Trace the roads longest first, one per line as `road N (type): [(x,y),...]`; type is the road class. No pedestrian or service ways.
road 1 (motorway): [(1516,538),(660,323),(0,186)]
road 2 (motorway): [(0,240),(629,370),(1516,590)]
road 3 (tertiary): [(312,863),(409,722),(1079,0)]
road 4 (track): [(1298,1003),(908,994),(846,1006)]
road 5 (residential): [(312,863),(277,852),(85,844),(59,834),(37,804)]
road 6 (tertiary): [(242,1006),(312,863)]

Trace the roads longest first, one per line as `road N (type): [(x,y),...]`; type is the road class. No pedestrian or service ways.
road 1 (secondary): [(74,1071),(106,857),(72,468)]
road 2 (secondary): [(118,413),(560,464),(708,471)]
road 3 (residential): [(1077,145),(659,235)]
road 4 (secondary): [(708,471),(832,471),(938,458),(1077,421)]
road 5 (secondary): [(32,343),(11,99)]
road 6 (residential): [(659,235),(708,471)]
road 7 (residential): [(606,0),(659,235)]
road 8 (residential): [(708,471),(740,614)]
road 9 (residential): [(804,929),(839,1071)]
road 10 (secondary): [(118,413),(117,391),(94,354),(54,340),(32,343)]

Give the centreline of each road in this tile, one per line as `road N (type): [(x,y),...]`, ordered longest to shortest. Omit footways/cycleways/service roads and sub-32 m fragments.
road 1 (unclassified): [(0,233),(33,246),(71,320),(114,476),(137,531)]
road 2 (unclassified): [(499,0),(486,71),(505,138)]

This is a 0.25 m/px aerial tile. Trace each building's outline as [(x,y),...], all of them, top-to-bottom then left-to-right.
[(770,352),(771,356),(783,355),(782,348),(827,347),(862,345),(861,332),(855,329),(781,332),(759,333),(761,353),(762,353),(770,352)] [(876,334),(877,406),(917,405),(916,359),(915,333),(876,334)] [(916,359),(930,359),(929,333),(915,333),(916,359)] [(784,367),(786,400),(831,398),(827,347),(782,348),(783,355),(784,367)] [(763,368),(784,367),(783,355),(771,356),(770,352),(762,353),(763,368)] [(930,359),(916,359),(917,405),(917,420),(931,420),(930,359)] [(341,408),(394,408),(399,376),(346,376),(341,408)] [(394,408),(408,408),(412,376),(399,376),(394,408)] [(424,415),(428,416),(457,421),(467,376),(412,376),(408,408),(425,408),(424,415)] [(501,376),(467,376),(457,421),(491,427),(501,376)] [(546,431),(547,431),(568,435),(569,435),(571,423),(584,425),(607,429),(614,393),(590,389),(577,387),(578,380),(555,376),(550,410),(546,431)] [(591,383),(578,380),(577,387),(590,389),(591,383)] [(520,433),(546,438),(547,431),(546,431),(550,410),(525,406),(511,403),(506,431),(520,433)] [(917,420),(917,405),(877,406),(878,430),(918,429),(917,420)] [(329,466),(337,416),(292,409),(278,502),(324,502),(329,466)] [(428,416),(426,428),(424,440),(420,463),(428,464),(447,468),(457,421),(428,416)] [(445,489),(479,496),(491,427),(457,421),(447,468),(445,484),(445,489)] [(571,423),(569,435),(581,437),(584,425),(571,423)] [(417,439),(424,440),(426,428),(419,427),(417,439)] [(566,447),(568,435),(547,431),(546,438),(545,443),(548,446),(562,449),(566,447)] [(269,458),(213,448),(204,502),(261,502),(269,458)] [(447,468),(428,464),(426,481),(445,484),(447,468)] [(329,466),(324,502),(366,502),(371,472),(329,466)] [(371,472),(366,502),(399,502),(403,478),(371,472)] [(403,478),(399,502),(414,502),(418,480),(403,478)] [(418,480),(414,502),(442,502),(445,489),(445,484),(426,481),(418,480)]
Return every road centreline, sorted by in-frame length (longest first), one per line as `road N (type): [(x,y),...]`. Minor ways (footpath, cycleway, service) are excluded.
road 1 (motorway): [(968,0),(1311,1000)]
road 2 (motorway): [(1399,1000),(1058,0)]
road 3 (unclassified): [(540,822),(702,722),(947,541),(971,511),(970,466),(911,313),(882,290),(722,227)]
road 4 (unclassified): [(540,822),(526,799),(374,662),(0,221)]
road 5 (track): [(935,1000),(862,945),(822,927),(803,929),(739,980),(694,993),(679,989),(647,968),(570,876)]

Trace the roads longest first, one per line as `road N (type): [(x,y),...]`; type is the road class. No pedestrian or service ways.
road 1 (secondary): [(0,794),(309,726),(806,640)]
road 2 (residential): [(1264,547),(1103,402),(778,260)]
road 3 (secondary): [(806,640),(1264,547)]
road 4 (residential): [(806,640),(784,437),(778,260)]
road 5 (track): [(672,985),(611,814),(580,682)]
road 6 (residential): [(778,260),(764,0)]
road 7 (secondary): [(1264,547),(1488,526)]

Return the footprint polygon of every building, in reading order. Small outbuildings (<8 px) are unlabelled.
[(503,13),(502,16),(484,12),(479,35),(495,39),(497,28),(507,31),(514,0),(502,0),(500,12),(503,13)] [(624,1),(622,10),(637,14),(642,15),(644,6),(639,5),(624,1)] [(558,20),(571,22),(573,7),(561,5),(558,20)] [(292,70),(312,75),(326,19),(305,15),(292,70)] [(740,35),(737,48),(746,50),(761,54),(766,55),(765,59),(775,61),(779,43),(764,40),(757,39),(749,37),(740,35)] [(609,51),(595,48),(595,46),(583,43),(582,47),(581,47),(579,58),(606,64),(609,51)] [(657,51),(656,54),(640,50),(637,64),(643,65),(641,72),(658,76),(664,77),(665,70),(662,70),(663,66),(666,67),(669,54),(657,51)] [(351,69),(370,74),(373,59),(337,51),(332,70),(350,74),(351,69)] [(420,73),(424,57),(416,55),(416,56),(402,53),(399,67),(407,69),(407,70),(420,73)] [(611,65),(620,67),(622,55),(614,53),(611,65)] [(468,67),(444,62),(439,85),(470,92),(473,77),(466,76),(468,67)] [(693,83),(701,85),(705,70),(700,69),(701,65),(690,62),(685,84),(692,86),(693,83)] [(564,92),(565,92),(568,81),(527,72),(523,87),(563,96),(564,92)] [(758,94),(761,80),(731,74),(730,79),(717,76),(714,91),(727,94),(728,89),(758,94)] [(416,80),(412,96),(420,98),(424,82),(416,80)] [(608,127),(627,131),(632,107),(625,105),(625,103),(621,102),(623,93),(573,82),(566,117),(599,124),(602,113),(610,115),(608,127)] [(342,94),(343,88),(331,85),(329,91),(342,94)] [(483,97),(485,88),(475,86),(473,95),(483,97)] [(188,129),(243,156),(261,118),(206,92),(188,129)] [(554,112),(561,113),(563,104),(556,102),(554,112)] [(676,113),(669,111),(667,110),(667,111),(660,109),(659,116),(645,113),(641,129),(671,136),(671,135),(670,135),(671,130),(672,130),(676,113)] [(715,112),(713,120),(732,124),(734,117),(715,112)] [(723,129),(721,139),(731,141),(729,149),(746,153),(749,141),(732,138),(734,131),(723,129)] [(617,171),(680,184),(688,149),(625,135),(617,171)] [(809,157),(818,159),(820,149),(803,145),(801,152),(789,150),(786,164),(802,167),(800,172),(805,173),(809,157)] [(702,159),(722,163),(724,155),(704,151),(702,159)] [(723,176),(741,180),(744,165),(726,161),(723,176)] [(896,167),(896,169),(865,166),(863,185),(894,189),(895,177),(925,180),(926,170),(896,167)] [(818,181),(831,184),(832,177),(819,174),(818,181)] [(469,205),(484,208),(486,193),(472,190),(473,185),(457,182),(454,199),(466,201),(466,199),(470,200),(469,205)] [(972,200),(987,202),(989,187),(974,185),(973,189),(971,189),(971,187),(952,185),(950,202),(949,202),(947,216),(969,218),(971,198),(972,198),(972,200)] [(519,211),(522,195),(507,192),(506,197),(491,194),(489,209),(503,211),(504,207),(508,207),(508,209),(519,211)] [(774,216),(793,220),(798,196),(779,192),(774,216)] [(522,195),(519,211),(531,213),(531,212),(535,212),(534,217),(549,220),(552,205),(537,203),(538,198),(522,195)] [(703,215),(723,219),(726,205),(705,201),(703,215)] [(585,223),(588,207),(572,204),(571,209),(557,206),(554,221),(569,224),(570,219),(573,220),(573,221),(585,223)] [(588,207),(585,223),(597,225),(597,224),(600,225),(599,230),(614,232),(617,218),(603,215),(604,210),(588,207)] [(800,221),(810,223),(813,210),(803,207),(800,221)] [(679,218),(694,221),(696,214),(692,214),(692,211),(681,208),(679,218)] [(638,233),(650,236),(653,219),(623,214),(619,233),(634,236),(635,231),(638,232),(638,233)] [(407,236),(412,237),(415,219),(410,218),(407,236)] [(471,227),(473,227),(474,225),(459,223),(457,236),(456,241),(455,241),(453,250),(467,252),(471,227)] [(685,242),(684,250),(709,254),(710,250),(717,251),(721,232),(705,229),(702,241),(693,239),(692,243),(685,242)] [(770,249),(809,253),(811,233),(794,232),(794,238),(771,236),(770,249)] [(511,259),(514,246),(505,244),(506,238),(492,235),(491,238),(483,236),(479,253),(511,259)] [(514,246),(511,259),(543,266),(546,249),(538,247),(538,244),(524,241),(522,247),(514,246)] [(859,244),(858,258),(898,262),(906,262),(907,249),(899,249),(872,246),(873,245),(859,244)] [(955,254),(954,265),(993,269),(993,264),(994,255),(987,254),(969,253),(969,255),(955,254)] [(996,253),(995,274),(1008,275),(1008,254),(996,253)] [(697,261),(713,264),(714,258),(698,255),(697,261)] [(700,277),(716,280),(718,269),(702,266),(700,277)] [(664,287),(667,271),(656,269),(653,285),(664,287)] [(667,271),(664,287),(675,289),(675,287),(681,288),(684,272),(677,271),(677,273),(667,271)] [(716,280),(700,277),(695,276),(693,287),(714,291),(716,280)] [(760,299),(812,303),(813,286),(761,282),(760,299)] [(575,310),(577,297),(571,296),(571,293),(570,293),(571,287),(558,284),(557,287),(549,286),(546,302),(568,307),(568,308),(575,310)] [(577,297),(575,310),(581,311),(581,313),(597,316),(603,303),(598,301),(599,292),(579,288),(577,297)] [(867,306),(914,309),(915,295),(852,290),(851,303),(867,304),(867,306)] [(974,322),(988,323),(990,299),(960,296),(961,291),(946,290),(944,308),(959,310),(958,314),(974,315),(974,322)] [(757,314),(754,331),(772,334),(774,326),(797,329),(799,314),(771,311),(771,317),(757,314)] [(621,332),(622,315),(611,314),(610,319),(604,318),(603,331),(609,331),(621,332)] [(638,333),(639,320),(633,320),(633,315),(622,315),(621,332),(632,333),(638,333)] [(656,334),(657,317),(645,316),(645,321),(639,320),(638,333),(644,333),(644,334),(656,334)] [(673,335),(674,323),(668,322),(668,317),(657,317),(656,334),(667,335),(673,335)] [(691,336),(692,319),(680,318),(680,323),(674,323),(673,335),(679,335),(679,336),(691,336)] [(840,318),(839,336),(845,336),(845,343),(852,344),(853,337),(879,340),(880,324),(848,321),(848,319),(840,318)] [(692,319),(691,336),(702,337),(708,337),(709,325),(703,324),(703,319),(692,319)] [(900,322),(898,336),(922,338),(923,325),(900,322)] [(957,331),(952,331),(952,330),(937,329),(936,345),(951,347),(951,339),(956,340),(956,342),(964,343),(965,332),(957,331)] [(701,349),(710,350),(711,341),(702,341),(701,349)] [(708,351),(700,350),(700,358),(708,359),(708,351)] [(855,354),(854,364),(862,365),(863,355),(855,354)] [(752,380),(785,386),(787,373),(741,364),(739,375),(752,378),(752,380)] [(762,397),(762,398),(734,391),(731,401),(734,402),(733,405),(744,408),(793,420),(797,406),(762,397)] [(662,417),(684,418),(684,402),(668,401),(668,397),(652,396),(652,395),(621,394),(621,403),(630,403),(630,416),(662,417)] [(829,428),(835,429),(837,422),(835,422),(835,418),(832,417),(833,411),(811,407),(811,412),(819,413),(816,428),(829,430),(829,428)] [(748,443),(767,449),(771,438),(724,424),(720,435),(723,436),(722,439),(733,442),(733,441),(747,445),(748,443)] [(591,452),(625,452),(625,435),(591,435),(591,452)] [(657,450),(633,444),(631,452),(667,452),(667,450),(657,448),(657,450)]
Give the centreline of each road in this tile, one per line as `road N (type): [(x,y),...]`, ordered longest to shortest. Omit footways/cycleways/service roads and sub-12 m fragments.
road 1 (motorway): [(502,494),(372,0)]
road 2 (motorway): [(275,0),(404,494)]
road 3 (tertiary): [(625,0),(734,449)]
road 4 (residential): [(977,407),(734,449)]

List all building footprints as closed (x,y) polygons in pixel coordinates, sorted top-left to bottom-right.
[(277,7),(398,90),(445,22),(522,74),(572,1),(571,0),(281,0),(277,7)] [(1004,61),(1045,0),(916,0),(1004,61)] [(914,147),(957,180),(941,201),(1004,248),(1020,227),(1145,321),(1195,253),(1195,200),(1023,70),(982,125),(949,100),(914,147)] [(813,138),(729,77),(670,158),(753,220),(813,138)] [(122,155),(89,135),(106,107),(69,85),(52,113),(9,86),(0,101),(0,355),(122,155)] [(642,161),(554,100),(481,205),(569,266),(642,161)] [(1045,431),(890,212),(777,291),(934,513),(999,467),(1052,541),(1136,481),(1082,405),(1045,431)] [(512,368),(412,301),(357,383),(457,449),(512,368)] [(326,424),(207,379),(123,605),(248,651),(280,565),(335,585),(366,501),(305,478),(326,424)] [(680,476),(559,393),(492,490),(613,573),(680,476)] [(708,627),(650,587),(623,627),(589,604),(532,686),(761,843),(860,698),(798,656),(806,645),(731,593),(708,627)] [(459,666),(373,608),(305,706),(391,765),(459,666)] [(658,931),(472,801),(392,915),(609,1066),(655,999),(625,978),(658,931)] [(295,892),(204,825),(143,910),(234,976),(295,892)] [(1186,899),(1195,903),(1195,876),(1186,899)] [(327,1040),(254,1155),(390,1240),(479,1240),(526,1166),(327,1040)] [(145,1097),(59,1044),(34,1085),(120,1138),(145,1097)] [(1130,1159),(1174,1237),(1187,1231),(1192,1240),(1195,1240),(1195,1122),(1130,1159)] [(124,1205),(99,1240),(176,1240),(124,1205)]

──────

● YOUR INSTRUCTIONS: Pull out every line in the material above where "sorted" occurs.

● ANSWER BOX:
Return every road centreline, sorted by in-frame length (longest first), one per line as `road N (type): [(x,y),...]`. Minor ways (footpath, cycleway, service) are excluded.
List all building footprints as closed (x,y) polygons in pixel coordinates, sorted top-left to bottom-right.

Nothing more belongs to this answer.